Filter task. Return each line of the material that holds the string "power".

= = =

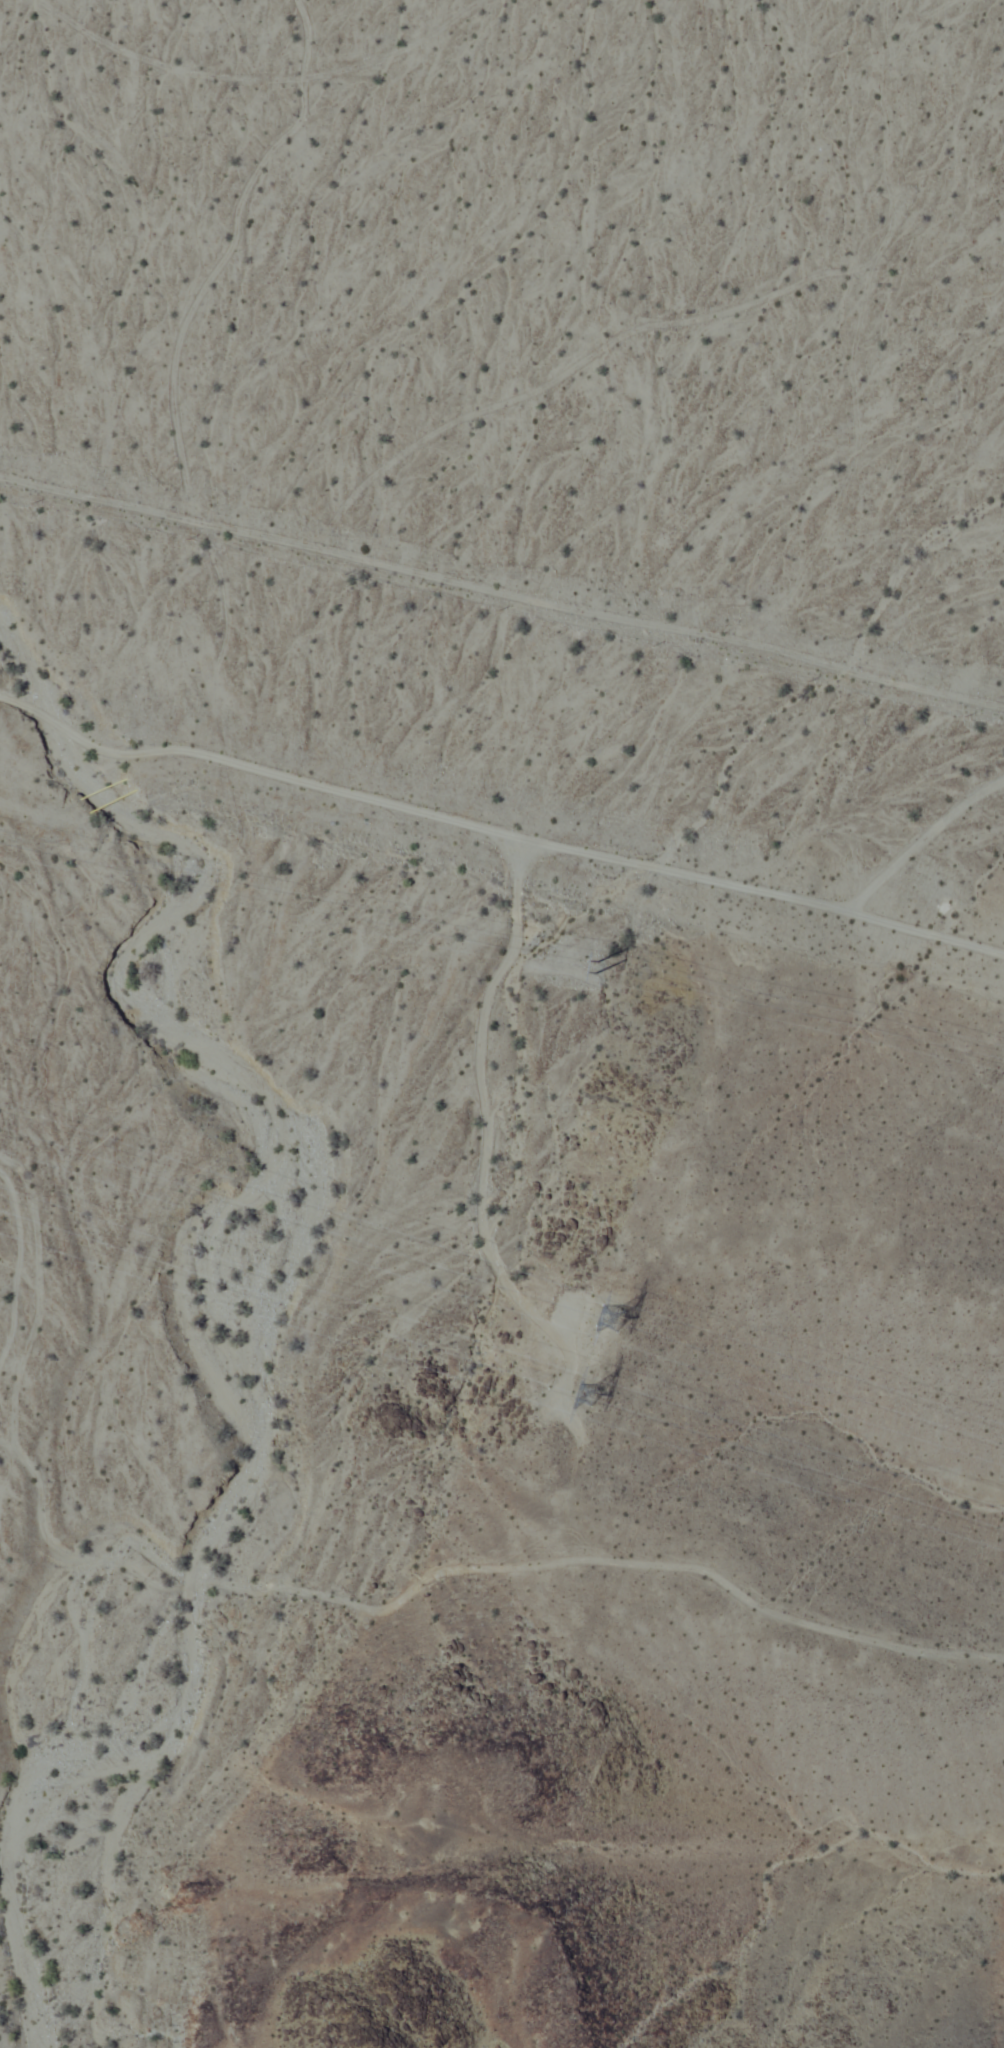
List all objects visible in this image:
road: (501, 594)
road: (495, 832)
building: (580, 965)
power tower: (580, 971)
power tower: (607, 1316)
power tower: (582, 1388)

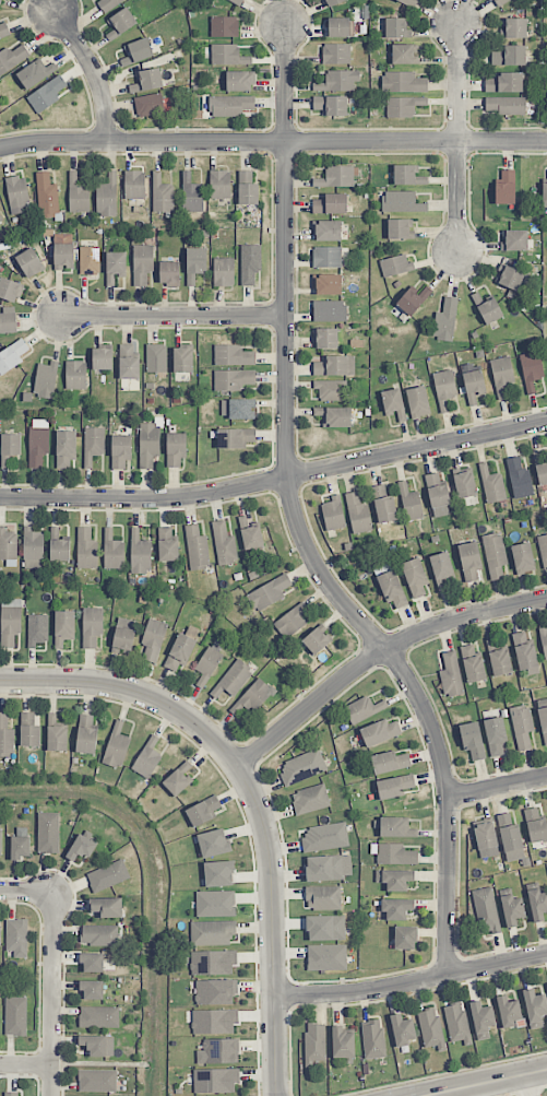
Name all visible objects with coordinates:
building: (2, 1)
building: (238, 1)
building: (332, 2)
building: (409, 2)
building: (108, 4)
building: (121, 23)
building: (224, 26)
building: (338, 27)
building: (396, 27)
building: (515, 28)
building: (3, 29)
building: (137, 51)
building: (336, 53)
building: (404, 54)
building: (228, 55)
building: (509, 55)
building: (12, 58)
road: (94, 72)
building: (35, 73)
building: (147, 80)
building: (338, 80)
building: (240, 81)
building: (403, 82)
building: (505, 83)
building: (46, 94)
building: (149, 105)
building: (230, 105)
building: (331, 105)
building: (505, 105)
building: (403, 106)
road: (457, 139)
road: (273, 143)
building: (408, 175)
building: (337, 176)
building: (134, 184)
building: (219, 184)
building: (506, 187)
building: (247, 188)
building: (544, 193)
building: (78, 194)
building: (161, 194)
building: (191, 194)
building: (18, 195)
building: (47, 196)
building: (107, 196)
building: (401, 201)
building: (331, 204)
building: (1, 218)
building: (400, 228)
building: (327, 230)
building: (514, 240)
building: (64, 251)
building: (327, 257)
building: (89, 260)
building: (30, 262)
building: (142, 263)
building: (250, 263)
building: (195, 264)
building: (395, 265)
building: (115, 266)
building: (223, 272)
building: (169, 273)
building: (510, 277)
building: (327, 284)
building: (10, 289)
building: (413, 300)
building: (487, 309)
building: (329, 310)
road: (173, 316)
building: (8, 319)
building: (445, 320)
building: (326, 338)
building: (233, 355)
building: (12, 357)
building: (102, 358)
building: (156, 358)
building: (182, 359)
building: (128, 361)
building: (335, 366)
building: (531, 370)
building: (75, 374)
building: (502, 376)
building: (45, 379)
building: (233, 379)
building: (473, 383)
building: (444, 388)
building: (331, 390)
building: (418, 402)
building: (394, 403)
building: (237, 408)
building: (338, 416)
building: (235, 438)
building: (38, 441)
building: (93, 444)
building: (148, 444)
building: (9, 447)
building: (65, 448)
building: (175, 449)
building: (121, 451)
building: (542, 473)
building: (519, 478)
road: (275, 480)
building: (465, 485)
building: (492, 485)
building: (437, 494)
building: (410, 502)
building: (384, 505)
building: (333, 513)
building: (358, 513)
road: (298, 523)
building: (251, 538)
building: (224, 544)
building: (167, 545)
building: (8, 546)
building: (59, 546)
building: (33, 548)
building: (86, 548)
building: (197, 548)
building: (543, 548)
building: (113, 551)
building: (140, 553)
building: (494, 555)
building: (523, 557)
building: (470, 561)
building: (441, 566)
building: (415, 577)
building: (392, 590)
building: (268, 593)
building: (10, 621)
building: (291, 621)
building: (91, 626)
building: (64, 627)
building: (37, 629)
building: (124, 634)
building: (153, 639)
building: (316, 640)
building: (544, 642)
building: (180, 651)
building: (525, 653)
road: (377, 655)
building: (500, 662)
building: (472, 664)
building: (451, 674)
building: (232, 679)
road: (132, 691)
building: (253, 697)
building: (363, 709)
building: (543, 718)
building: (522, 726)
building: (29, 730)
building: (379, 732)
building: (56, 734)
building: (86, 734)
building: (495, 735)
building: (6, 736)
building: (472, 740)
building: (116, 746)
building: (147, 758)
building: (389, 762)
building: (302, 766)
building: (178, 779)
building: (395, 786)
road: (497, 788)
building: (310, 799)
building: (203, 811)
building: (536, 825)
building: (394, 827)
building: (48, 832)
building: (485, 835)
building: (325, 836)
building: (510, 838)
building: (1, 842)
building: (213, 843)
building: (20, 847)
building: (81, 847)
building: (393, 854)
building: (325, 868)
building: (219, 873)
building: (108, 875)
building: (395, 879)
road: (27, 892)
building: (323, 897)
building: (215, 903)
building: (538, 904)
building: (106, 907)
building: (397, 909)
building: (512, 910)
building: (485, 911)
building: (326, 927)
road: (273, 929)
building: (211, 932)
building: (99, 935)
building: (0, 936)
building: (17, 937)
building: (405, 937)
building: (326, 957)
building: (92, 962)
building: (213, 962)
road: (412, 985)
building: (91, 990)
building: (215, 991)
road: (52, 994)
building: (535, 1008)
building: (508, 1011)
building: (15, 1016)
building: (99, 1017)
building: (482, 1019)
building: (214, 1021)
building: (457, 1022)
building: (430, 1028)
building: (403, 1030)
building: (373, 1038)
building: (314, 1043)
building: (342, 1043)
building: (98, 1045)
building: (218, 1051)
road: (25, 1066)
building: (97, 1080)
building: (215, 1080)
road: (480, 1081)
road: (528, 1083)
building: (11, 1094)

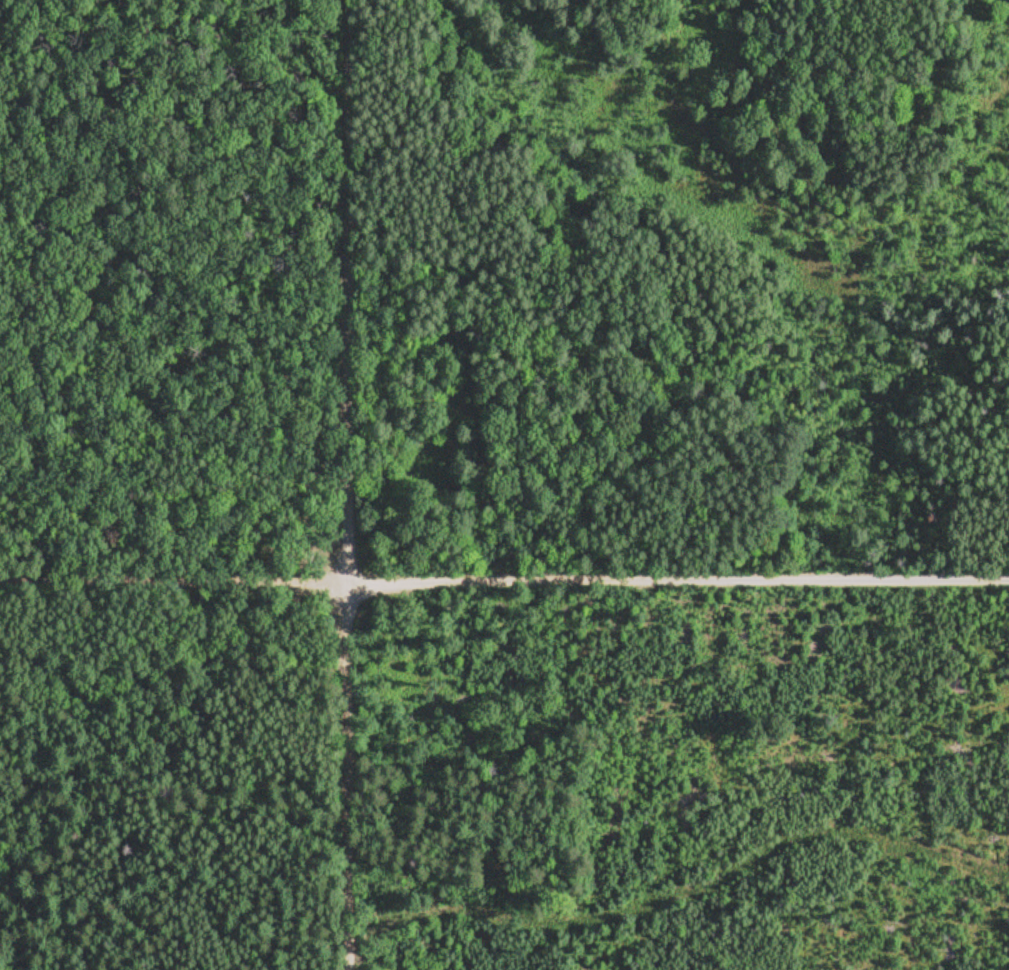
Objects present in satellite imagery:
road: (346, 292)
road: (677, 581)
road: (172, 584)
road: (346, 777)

= = =

Written reply:
power tower: (580, 971)
power tower: (607, 1316)
power tower: (582, 1388)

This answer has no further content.